-------- DATASET ENTRIES --------

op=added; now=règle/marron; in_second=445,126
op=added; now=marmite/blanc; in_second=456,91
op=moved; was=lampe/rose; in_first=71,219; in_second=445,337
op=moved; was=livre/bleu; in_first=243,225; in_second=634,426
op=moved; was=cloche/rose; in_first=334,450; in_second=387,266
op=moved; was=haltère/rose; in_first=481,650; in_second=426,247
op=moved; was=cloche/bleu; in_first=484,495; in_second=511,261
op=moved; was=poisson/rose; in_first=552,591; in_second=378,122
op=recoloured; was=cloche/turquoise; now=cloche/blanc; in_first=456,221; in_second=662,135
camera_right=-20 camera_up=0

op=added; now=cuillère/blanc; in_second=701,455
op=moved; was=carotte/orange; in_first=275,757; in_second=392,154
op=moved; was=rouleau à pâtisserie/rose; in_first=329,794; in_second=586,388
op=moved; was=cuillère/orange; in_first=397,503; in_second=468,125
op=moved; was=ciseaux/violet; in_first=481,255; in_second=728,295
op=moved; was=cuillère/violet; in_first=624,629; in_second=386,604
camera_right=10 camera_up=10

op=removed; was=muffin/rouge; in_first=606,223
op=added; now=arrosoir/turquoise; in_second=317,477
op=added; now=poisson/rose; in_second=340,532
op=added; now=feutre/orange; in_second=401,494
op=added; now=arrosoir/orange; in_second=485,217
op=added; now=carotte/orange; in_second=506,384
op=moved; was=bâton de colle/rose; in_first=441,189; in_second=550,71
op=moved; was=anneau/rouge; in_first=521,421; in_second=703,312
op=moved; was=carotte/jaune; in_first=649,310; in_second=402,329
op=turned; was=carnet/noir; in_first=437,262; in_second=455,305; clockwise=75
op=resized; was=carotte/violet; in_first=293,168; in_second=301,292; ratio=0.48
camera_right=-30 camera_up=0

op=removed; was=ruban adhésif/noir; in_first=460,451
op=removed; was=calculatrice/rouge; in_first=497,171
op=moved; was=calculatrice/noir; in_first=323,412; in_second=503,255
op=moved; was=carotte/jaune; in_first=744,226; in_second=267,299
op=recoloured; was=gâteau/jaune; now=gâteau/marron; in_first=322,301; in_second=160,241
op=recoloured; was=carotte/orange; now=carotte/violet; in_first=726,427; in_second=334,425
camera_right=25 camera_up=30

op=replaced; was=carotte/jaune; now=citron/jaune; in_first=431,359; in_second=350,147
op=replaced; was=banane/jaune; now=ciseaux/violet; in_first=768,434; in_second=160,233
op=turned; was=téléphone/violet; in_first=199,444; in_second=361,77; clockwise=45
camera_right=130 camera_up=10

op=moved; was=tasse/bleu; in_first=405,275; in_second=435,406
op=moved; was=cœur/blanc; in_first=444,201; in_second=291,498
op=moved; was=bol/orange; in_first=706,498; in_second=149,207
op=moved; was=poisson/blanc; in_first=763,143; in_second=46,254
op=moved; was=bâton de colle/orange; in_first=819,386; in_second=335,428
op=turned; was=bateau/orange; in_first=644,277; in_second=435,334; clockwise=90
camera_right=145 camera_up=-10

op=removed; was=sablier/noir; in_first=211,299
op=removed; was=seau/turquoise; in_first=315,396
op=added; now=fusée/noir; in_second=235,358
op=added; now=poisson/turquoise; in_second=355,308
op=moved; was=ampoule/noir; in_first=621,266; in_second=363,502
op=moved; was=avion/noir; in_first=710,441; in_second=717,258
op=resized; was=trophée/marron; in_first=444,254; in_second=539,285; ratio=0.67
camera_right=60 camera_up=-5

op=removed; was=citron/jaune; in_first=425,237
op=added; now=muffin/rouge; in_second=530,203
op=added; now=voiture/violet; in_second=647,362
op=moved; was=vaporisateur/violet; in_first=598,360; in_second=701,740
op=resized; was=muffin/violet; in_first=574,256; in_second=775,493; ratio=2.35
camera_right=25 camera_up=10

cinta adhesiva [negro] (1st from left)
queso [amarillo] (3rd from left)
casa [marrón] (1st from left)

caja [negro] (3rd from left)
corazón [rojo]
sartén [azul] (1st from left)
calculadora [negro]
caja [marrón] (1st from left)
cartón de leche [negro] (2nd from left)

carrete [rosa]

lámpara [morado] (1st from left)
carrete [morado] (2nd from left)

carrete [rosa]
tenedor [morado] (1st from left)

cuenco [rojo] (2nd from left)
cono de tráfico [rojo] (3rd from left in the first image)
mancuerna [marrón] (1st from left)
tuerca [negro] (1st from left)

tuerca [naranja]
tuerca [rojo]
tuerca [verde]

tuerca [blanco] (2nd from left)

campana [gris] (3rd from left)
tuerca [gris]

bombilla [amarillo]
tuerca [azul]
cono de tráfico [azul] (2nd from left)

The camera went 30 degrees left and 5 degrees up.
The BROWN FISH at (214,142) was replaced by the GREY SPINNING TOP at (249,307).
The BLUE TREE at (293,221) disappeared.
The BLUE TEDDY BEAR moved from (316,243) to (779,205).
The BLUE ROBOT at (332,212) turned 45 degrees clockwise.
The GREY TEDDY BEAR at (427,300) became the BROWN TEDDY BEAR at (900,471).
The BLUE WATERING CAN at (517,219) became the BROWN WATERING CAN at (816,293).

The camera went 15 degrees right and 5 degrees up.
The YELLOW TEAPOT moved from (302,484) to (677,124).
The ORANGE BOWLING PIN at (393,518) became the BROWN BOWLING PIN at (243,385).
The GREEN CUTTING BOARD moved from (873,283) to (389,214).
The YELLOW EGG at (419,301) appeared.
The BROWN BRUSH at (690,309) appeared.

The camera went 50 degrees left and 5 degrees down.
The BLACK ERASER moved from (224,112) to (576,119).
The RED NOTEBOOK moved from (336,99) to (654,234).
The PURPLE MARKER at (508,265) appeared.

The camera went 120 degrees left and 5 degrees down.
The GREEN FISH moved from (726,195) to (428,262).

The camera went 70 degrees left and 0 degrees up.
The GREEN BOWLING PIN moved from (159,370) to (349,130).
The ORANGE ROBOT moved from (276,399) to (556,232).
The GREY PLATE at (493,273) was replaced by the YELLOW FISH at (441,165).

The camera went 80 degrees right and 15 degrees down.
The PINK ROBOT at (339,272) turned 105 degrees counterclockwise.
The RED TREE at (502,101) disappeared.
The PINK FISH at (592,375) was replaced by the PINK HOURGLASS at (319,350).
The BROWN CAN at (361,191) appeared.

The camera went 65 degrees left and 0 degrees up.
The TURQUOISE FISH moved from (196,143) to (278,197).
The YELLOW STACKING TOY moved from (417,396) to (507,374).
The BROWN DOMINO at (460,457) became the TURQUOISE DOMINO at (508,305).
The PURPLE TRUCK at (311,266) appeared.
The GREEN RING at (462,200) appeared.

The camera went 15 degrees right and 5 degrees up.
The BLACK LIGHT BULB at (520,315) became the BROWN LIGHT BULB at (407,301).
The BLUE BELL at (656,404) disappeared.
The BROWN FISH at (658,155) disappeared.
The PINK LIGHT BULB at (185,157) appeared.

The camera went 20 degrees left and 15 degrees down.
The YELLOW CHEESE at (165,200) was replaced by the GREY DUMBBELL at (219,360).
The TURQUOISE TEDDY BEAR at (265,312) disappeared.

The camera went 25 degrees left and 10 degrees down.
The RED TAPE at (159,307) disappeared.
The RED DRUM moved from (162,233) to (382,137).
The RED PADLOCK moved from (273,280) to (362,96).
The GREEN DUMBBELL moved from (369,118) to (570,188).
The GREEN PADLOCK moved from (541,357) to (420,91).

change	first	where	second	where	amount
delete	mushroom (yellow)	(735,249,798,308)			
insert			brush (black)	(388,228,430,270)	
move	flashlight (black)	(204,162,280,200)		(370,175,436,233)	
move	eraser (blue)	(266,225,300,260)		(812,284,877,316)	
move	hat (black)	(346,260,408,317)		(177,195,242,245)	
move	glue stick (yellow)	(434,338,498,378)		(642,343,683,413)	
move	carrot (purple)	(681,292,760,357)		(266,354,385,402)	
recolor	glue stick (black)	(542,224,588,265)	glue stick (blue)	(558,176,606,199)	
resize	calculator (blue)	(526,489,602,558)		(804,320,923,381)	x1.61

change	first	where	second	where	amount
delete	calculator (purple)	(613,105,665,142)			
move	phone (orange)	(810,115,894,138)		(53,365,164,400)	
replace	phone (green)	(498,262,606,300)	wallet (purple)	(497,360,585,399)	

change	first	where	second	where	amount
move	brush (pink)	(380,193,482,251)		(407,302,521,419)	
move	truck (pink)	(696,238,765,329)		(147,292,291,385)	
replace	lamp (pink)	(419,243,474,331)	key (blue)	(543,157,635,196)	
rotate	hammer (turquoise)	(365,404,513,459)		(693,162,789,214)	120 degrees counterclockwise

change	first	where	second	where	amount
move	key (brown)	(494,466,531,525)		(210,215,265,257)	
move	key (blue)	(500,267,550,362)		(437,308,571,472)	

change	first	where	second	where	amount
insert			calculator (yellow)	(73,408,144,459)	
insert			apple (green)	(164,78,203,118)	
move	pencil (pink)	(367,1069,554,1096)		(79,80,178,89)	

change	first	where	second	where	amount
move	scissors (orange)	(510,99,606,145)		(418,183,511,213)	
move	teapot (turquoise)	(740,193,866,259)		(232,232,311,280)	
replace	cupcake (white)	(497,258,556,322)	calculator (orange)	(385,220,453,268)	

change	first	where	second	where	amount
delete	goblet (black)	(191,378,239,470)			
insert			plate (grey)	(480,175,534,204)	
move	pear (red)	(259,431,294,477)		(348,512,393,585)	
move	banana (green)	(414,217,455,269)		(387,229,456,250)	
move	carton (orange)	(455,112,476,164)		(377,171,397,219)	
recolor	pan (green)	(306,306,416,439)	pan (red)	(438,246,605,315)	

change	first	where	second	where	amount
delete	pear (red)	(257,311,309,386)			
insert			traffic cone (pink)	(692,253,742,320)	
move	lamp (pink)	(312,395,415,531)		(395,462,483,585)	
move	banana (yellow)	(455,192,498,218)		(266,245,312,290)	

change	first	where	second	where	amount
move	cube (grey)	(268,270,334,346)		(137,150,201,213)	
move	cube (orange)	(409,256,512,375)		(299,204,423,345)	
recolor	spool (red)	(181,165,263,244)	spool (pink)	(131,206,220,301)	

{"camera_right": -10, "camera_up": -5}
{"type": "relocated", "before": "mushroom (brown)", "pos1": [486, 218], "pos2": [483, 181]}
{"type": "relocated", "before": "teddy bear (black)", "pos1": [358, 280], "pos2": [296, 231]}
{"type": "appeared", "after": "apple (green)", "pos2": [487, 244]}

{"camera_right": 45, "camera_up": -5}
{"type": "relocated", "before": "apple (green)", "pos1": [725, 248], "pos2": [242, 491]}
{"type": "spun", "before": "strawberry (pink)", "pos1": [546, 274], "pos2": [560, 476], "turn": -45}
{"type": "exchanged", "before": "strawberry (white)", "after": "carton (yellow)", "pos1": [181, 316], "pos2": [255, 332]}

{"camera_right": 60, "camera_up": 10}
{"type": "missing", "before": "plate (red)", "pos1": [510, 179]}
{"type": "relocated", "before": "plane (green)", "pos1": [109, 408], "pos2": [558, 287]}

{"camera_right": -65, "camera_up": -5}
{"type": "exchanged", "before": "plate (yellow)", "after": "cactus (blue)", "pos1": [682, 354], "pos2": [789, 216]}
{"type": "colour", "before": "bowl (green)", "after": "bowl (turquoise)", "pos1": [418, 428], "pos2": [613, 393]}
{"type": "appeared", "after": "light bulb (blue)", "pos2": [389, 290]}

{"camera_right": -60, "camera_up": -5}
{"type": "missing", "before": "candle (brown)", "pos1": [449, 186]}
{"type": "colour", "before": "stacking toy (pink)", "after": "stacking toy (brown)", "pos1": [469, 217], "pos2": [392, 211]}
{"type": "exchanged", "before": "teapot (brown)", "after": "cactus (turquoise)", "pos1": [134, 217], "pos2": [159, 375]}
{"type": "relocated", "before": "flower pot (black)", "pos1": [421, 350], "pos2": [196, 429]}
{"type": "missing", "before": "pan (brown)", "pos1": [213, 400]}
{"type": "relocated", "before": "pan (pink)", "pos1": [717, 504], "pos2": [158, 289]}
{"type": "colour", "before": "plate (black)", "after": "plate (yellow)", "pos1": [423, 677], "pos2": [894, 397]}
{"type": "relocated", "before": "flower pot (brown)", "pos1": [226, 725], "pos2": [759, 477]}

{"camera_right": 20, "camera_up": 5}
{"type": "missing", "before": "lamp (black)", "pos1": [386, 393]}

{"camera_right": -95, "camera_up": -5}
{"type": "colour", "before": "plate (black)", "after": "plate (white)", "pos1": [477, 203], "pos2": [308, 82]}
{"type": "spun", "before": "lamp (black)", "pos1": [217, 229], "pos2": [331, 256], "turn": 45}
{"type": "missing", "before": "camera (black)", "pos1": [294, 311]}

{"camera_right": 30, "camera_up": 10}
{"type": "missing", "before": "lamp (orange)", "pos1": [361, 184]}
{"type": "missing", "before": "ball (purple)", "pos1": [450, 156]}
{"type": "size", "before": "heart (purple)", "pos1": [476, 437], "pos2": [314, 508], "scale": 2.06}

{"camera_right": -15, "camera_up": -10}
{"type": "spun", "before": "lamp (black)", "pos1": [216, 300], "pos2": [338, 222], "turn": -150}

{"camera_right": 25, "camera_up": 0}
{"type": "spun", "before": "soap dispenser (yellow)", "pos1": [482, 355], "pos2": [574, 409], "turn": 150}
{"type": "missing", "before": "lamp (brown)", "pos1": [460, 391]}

--------

● **WORK INSTRUCTION**: Count up the lines in the material above that contain the string "cloche", then state that figure alone.

● **TASK RESPONSE**: 3